Object change listings:
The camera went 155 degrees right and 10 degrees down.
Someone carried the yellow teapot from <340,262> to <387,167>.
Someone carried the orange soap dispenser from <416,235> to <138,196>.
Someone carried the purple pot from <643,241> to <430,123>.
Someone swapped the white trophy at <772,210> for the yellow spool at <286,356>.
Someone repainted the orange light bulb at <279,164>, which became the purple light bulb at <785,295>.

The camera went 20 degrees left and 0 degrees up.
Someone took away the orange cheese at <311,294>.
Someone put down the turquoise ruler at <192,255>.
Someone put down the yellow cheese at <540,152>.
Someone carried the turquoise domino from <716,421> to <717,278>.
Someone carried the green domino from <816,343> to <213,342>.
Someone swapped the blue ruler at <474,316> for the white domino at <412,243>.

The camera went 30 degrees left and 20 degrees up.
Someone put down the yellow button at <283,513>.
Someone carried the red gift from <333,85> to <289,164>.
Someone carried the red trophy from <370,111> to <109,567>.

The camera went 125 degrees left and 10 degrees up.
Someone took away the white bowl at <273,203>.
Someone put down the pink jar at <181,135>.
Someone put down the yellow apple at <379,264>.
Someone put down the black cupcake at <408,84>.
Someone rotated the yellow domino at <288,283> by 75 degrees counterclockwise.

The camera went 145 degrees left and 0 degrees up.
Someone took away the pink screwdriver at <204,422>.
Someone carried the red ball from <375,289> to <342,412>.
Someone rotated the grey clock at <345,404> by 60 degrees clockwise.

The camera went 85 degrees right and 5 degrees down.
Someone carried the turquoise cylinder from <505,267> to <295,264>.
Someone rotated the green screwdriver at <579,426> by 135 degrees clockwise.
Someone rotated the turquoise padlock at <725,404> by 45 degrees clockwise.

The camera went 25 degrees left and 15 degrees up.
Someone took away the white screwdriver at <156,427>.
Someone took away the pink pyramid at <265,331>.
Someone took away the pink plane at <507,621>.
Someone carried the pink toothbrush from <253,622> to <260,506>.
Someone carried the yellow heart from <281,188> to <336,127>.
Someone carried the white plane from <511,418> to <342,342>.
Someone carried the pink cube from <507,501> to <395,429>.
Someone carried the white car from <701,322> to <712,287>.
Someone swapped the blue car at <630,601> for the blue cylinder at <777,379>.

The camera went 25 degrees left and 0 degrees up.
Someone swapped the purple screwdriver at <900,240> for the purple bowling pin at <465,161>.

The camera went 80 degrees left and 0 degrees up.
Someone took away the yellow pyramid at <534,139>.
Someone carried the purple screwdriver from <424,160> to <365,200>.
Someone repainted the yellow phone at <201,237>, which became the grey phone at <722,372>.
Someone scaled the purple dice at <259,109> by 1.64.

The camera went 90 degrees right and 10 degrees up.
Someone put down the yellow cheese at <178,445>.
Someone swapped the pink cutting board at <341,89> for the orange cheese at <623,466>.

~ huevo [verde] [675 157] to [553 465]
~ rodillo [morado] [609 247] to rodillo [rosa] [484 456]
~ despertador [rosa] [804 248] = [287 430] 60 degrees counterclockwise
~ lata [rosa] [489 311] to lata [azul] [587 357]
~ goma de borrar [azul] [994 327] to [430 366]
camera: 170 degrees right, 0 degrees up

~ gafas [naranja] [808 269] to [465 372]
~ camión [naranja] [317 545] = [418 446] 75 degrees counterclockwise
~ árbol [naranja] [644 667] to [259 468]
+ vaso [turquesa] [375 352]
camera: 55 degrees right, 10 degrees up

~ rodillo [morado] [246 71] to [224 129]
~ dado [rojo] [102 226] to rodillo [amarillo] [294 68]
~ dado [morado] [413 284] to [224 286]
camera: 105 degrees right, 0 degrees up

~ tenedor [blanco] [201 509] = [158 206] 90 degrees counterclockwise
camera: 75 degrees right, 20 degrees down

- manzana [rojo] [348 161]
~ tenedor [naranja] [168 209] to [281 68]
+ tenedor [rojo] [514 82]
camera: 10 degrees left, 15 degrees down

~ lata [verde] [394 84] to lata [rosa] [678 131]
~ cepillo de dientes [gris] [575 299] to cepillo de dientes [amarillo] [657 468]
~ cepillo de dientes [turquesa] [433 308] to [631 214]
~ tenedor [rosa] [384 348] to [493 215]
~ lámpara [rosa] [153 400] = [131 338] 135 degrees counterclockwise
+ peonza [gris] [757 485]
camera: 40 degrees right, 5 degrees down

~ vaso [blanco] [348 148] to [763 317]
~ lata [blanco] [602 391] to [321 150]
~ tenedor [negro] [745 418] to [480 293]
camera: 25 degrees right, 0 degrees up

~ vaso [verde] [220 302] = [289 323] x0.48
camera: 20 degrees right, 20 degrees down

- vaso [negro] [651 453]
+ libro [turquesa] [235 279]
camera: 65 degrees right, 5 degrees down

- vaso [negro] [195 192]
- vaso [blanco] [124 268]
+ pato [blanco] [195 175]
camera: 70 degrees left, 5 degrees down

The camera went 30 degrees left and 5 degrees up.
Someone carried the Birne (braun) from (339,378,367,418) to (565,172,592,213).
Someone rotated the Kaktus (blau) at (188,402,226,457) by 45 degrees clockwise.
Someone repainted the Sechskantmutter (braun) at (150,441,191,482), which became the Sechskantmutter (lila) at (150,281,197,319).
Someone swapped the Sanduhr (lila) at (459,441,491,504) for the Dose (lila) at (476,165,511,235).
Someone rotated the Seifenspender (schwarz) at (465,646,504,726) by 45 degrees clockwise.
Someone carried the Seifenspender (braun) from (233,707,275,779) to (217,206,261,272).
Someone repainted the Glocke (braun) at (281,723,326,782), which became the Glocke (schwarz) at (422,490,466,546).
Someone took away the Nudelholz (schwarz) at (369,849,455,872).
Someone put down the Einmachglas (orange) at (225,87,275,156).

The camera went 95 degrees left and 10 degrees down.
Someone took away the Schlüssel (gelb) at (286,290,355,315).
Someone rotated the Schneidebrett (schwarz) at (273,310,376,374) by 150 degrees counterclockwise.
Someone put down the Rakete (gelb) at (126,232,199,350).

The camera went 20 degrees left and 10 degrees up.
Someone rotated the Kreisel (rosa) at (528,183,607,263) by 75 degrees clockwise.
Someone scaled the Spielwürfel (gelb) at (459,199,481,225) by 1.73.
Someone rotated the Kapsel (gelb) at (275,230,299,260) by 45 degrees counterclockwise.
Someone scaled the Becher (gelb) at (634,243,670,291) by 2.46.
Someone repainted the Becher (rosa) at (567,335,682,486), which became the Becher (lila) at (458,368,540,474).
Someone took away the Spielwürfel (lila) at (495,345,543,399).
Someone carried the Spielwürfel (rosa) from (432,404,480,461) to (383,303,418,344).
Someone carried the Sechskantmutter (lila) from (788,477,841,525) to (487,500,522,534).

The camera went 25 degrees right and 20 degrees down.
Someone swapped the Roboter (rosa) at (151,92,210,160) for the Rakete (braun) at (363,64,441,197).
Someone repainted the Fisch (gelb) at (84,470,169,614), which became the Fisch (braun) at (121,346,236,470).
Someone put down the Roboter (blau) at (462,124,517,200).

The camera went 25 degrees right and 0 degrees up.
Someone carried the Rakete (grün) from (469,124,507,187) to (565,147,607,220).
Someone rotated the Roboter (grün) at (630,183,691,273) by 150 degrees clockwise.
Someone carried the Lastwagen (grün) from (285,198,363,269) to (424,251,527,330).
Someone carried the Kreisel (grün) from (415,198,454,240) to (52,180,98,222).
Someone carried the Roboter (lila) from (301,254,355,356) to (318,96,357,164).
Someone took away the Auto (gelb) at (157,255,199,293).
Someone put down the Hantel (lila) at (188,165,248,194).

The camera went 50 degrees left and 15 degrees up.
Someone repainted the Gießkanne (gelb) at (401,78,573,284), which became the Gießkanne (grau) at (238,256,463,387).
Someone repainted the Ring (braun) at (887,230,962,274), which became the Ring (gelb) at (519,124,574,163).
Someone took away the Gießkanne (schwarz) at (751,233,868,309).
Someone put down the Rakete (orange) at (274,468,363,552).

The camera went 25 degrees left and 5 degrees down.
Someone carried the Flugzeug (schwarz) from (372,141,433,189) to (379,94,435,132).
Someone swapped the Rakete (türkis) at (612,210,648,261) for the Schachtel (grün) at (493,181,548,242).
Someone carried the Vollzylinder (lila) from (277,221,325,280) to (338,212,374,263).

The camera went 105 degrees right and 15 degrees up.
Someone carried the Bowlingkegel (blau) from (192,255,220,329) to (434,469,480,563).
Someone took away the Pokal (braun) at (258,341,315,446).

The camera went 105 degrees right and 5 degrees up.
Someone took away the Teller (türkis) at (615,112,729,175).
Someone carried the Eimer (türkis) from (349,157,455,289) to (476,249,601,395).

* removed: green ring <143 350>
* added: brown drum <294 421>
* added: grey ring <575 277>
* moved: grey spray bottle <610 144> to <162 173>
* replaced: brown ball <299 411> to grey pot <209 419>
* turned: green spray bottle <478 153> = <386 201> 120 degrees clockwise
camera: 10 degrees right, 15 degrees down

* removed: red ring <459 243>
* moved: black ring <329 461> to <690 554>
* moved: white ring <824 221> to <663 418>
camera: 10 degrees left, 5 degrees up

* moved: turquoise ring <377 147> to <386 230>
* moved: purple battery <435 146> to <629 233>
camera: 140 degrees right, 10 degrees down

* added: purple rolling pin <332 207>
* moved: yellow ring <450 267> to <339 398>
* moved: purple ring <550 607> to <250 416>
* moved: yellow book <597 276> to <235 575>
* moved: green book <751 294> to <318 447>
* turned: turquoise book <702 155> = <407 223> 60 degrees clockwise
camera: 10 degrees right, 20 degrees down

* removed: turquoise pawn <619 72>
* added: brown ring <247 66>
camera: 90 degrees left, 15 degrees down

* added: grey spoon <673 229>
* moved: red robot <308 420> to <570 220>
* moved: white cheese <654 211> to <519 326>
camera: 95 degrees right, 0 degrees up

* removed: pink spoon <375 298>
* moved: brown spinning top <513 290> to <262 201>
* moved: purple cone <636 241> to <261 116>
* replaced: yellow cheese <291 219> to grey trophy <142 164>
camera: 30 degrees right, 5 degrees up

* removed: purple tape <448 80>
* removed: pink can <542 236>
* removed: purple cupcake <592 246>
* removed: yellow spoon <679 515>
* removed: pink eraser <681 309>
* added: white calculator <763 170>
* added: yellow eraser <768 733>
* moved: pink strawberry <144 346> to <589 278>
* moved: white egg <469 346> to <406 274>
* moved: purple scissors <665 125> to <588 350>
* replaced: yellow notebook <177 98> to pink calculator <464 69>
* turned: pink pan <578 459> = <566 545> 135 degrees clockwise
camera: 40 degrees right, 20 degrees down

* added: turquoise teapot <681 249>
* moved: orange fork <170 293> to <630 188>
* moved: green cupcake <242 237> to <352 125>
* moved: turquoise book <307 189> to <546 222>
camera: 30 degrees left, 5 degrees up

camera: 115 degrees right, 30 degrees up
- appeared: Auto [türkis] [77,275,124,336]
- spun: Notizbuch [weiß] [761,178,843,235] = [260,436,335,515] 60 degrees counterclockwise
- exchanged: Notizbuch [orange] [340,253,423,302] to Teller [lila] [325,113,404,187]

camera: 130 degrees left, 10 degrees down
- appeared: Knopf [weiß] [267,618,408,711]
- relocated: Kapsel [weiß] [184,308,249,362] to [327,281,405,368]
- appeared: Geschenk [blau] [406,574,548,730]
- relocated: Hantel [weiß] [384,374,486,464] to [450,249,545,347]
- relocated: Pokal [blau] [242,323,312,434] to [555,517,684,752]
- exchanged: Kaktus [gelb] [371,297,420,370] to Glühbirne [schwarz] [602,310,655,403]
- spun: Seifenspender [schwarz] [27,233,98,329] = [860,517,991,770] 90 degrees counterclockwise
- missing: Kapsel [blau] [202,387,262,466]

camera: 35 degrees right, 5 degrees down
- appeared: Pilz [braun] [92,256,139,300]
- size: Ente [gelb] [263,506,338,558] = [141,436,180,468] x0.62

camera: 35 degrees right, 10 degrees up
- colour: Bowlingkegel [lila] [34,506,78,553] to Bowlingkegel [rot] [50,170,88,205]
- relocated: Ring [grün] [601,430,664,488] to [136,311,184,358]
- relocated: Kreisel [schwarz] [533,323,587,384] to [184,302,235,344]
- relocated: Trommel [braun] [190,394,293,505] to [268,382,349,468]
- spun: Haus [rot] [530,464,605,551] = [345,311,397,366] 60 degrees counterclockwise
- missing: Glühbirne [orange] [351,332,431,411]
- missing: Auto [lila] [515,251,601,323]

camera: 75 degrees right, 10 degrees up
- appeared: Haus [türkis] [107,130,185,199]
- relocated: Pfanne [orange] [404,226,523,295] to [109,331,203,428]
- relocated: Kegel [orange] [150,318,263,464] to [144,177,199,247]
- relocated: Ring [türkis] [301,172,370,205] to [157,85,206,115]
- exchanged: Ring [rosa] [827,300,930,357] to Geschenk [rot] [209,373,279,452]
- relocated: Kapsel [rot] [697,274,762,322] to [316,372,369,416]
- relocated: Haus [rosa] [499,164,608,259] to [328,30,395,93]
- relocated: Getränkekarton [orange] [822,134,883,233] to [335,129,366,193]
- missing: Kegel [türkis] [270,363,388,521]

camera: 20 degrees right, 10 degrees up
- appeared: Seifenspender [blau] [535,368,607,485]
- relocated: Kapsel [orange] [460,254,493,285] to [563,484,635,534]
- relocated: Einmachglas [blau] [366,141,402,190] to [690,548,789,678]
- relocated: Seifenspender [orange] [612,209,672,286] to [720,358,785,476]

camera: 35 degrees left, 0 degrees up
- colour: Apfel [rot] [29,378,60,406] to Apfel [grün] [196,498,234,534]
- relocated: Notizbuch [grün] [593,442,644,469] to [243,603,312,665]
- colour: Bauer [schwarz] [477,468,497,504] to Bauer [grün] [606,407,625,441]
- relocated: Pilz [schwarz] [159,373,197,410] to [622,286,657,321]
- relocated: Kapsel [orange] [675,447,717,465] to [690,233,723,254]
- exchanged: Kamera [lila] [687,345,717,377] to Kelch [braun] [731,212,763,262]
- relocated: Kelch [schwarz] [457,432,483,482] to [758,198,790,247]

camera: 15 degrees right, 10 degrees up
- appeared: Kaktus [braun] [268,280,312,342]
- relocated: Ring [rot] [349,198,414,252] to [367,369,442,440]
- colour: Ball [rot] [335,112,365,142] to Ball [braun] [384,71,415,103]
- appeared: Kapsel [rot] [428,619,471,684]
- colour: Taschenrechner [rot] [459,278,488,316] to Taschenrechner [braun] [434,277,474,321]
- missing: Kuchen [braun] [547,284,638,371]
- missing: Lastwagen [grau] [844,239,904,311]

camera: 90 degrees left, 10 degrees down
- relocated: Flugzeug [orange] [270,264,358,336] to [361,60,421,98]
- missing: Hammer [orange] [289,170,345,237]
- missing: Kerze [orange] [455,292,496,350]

## The problem
Return the entries above unchanged, starting at the first line and stopping after the line with "Someone swapped the white".

## Finished task
The camera went 155 degrees right and 10 degrees down.
Someone carried the yellow teapot from <340,262> to <387,167>.
Someone carried the orange soap dispenser from <416,235> to <138,196>.
Someone carried the purple pot from <643,241> to <430,123>.
Someone swapped the white trophy at <772,210> for the yellow spool at <286,356>.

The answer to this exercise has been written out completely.